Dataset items
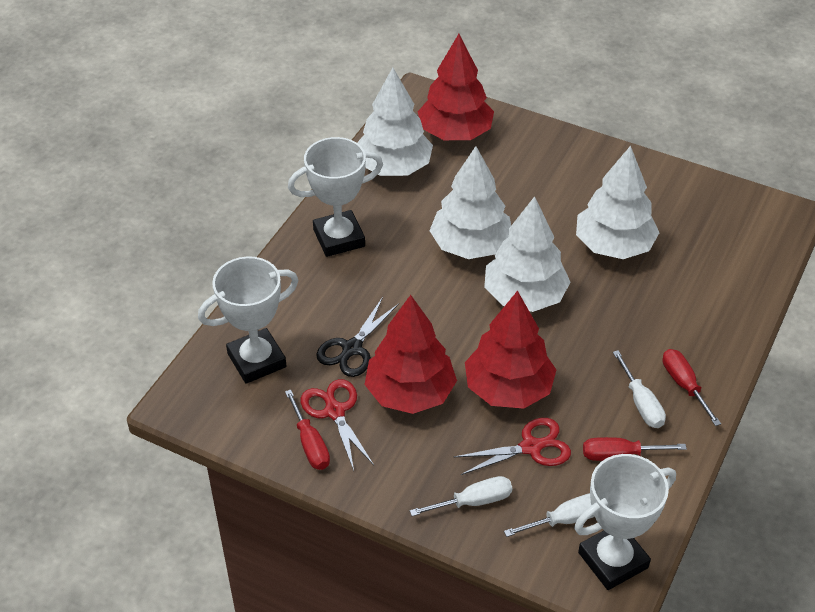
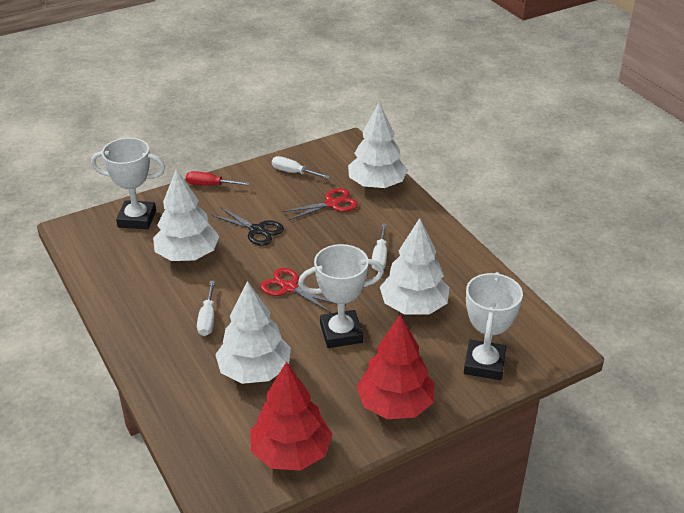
red screwdriver: [285,390,330,470] [583,437,687,461] [663,349,721,426] = 3 -> [186,171,250,186] = 1
red tree: [364,295,457,414] [418,34,494,140] [465,291,556,409] = 3 -> [250,362,332,471] [357,314,434,419] = 2

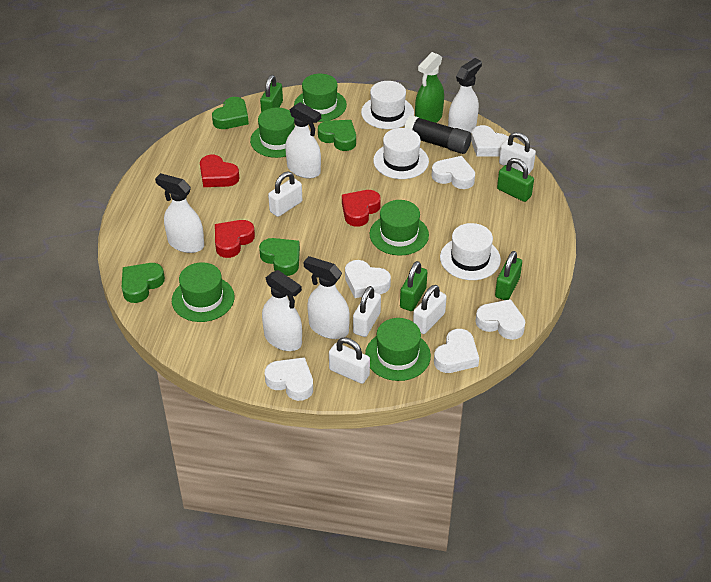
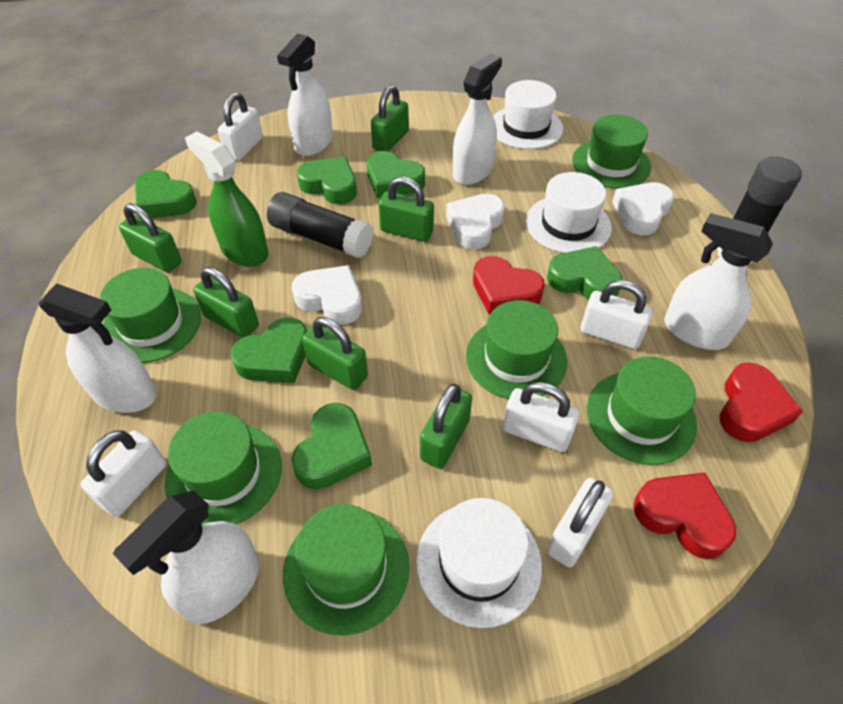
black glue stick: [405,115,472,154] = 1 -> [267,192,373,258] [717,156,802,264] = 2
green hat: [172,262,235,322] [250,107,295,158] [294,74,347,122] [365,318,431,381] [370,200,429,256] = 5 -> [100,268,201,363] [165,412,282,524] [283,504,410,636] [466,300,567,399] [572,115,651,188] [587,356,697,465] = 6
green heart: [122,263,165,303] [212,97,249,129] [259,238,300,276] [318,120,356,151] = 4 -> [135,170,197,218] [230,318,307,383] [291,403,372,489] [297,157,357,204] [367,151,425,198] [547,246,623,300] = 6
green padlock: [260,75,283,113] [400,261,427,311] [495,251,522,300] [497,158,534,202] = 4 -> [119,203,182,273] [193,267,259,338] [302,317,368,390] [371,85,409,151] [378,177,434,242] [420,384,472,469] = 6
white heart: [265,357,313,401] [345,260,391,298] [431,156,475,189] [434,329,479,373] [471,125,509,157] [475,299,525,340] = 6 -> [292,265,362,325] [446,194,505,249] [612,182,674,235] = 3

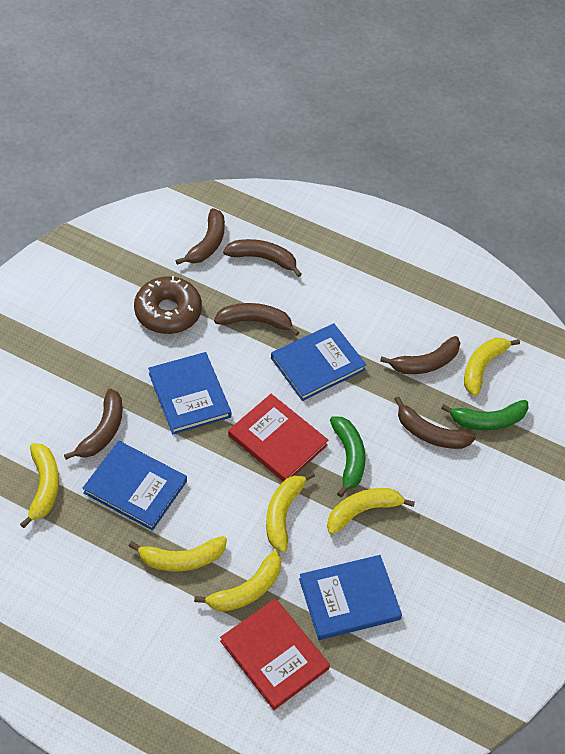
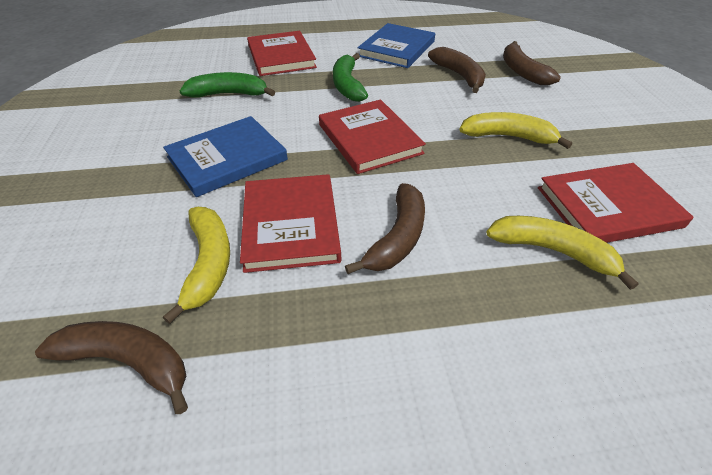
blue book: [82,441,187,531] [148,352,231,434] [271,323,366,401] [299,555,402,640] = 4 -> [163,116,288,197] [358,23,435,68] = 2
brown banana: [64,389,123,460] [175,208,225,265] [214,303,299,336] [223,239,302,277] [380,336,460,374] [395,396,476,449] = 6 -> [35,321,188,414] [345,183,425,274] [428,47,486,93] [503,41,561,85] = 4
brown donut: [134,276,202,334] = 1 -> none = 0
red book: [220,598,330,710] [228,394,329,481] = 2 -> [240,174,341,273] [247,31,317,76] [319,99,426,174] [538,163,694,243] = 4
yellow banana: [20,443,59,528] [129,536,227,572] [194,551,281,612] [266,472,315,552] [327,488,415,535] [464,338,520,396] = 6 -> [163,207,230,324] [459,112,572,149] [486,216,639,290] = 3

ABOUT THIS EXERCISE:
For each record, return its text exactly and leave any picture out.

TASK SOLUTION:
red screwdriver: [285,390,330,470] [583,437,687,461] [663,349,721,426] = 3 -> [186,171,250,186] = 1
red tree: [364,295,457,414] [418,34,494,140] [465,291,556,409] = 3 -> [250,362,332,471] [357,314,434,419] = 2

black glue stick: [405,115,472,154] = 1 -> [267,192,373,258] [717,156,802,264] = 2
green hat: [172,262,235,322] [250,107,295,158] [294,74,347,122] [365,318,431,381] [370,200,429,256] = 5 -> [100,268,201,363] [165,412,282,524] [283,504,410,636] [466,300,567,399] [572,115,651,188] [587,356,697,465] = 6
green heart: [122,263,165,303] [212,97,249,129] [259,238,300,276] [318,120,356,151] = 4 -> [135,170,197,218] [230,318,307,383] [291,403,372,489] [297,157,357,204] [367,151,425,198] [547,246,623,300] = 6
green padlock: [260,75,283,113] [400,261,427,311] [495,251,522,300] [497,158,534,202] = 4 -> [119,203,182,273] [193,267,259,338] [302,317,368,390] [371,85,409,151] [378,177,434,242] [420,384,472,469] = 6
white heart: [265,357,313,401] [345,260,391,298] [431,156,475,189] [434,329,479,373] [471,125,509,157] [475,299,525,340] = 6 -> [292,265,362,325] [446,194,505,249] [612,182,674,235] = 3

blue book: [82,441,187,531] [148,352,231,434] [271,323,366,401] [299,555,402,640] = 4 -> [163,116,288,197] [358,23,435,68] = 2
brown banana: [64,389,123,460] [175,208,225,265] [214,303,299,336] [223,239,302,277] [380,336,460,374] [395,396,476,449] = 6 -> [35,321,188,414] [345,183,425,274] [428,47,486,93] [503,41,561,85] = 4
brown donut: [134,276,202,334] = 1 -> none = 0
red book: [220,598,330,710] [228,394,329,481] = 2 -> [240,174,341,273] [247,31,317,76] [319,99,426,174] [538,163,694,243] = 4
yellow banana: [20,443,59,528] [129,536,227,572] [194,551,281,612] [266,472,315,552] [327,488,415,535] [464,338,520,396] = 6 -> [163,207,230,324] [459,112,572,149] [486,216,639,290] = 3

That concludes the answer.